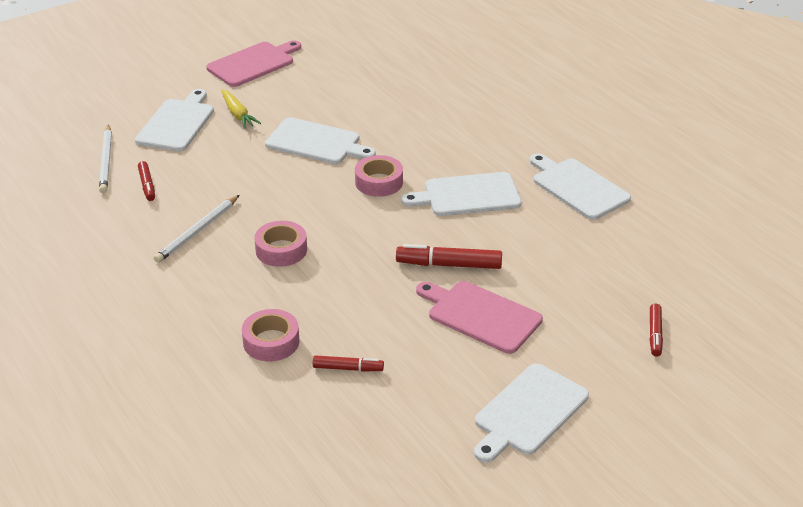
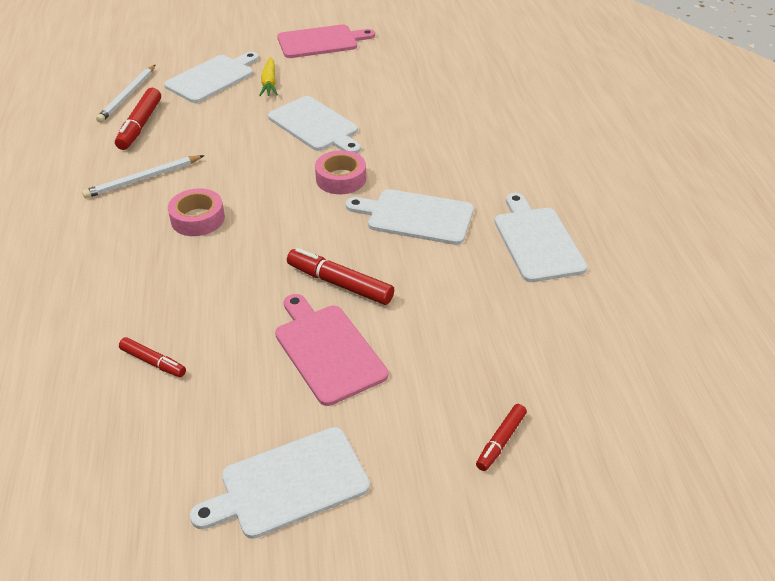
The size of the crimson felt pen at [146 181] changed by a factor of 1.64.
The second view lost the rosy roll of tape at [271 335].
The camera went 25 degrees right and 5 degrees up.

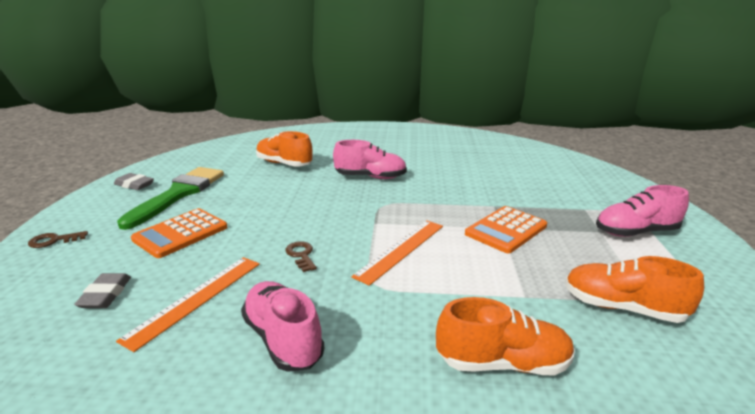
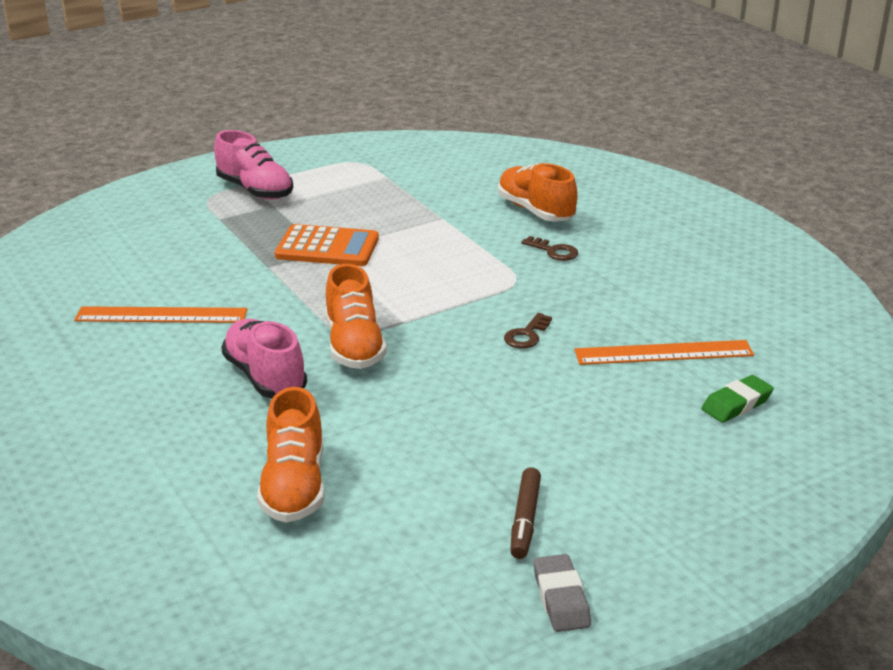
Where the leaf-green paintbrush stood at [170 198], the brown felt pen came to stand at [525 513].
The second view lost the bright orange calculator at [179 233].
The bright orange ruler ended up elsewhere, having gone from [397 253] to [160 314].
The brown key ended up elsewhere, having gone from [58 239] to [549 248].
The bright orange lace-up shoe ended up elsewhere, having gone from [634 289] to [356 316].
What was the gray gum eraser at [102 290] turned into the leaf-green gum eraser at [737 399].
The second view lost the rosy lace-up shoe at [282 326].
The camera went 125 degrees left and 5 degrees up.

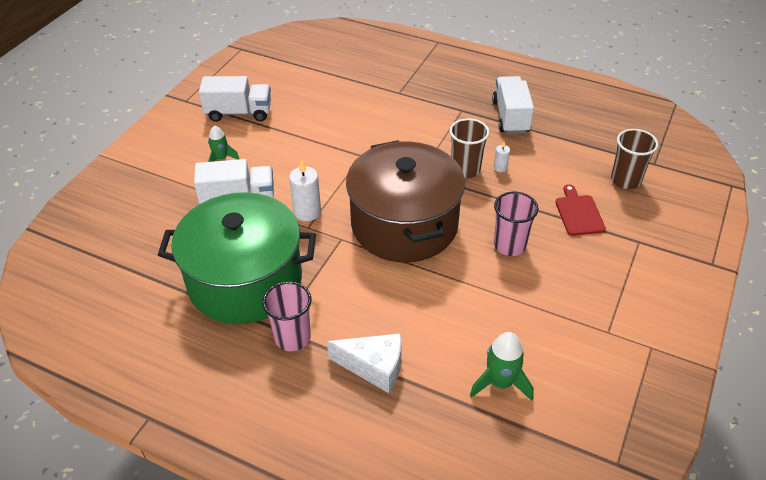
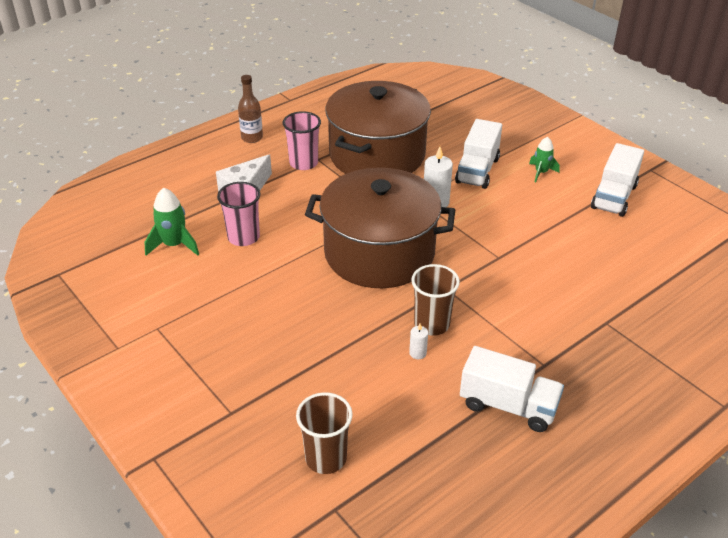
The second view lost the crimson cutting board at [580 210].
What was the leaf-green pot at [237 258] turned into the brown pot at [378 127].
The rosy beaker ended up elsewhere, having gone from [516 224] to [239 214].
The second view gained the brown bottle at [250 109].
The camera went 115 degrees right and 5 degrees down.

Goal of the exercise: Retype the entries above exactly, but only from the line containing "The bright orange lace-up" through the line containing "The second view lost the rosy lace-up", both included.

Answer space:
The bright orange lace-up shoe ended up elsewhere, having gone from [634 289] to [356 316].
What was the gray gum eraser at [102 290] turned into the leaf-green gum eraser at [737 399].
The second view lost the rosy lace-up shoe at [282 326].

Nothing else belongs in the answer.